What is needed here is an exact repetition of the records below, beginning at the line that has "building: none -> [6,75,35,94]" and stopping after the line that has "building: none -> [73,287,214,429]".
*** Opening of TASK INPUTS ***
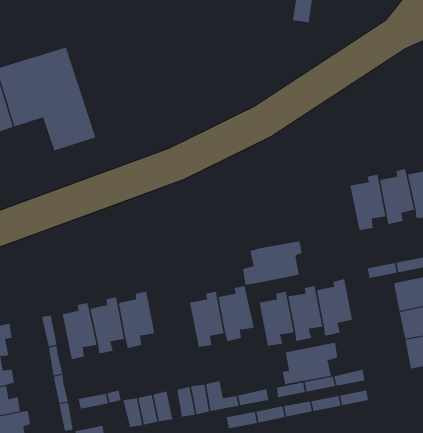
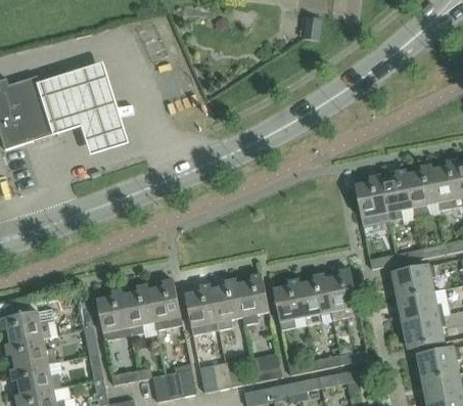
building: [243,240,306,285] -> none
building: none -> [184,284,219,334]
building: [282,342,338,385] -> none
*** Close of TASK INPUTS ***
*** Opening of TASK INPUTS ***
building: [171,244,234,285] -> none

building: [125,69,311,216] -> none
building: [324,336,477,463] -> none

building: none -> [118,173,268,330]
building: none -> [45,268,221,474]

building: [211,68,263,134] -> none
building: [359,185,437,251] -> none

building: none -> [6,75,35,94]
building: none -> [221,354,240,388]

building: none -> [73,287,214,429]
*** Close of TASK INPUTS ***
* _SOLUTION TO THIS EXERCISE_:
building: none -> [6,75,35,94]
building: none -> [221,354,240,388]

building: none -> [73,287,214,429]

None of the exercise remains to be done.